§ **DIRECTIONS**: Taking the line with "C3: 100nF (0V, DAC) -> 100nF (0V, U3/OUT)" as the first and the last line of the entries as the final one, copy that span exactly.

(Source data)
»»
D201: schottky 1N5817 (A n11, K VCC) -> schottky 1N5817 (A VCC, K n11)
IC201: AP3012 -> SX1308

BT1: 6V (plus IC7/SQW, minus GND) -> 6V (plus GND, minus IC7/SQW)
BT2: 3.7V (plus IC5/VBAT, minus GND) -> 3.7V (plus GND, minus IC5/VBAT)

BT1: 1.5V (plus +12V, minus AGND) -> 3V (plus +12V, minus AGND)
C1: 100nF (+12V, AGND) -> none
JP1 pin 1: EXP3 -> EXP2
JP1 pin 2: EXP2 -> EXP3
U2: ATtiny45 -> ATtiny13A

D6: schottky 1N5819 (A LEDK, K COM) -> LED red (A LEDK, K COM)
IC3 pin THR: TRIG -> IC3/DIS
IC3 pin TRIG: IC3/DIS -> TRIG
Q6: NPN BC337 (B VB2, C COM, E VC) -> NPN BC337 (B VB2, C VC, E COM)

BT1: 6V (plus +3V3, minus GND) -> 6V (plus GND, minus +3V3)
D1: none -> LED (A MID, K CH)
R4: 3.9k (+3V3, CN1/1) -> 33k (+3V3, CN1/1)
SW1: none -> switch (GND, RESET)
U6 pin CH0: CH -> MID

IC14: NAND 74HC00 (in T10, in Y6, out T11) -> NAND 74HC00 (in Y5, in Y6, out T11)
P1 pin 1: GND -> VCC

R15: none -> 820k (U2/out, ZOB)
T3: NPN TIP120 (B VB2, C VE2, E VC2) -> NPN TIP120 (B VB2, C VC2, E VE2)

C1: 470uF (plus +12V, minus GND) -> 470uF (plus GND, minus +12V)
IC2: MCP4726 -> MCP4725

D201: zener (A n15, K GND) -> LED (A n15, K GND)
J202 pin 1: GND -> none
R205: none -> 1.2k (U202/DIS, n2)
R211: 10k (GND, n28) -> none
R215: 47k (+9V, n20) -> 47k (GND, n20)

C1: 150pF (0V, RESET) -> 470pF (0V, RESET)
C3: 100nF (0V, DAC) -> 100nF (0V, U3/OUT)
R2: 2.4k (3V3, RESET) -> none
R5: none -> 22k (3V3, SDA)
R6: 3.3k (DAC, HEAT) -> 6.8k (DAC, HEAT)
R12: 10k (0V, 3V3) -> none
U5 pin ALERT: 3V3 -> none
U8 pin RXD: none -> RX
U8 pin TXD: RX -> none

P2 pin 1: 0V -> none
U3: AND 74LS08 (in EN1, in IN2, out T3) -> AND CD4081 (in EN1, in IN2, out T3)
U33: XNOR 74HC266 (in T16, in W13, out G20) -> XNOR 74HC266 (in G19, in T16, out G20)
««
§ **SOLUTION BELOW**:
C3: 100nF (0V, DAC) -> 100nF (0V, U3/OUT)
R2: 2.4k (3V3, RESET) -> none
R5: none -> 22k (3V3, SDA)
R6: 3.3k (DAC, HEAT) -> 6.8k (DAC, HEAT)
R12: 10k (0V, 3V3) -> none
U5 pin ALERT: 3V3 -> none
U8 pin RXD: none -> RX
U8 pin TXD: RX -> none

P2 pin 1: 0V -> none
U3: AND 74LS08 (in EN1, in IN2, out T3) -> AND CD4081 (in EN1, in IN2, out T3)
U33: XNOR 74HC266 (in T16, in W13, out G20) -> XNOR 74HC266 (in G19, in T16, out G20)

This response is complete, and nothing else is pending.